_Data supplied_.
________________________________________
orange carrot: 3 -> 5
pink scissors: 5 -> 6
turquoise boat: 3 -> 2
________________________________________
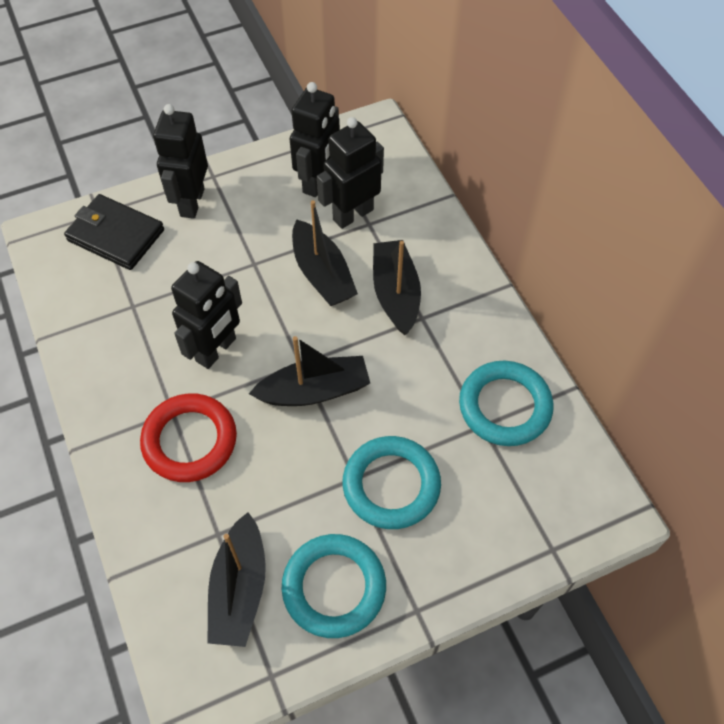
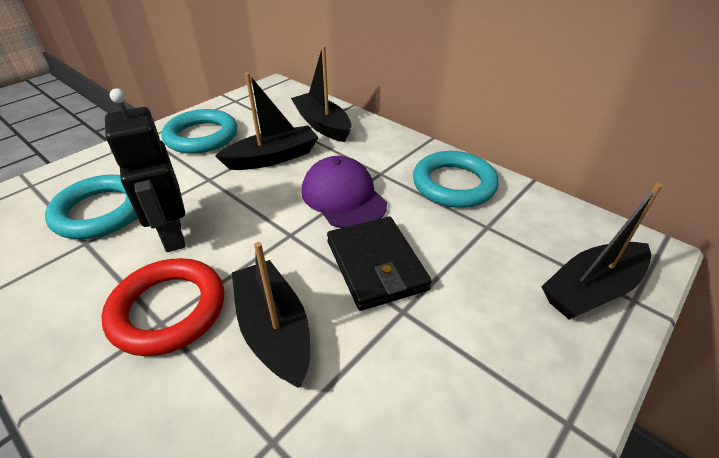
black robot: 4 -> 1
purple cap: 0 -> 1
________________________________________
_Try it_.
Copy back the listing above exactly, but only from the line with "orange carrot: 3 -> 5" through the line with "turquoise boat: 3 -> 2", both ends included.

_Answer box_.
orange carrot: 3 -> 5
pink scissors: 5 -> 6
turquoise boat: 3 -> 2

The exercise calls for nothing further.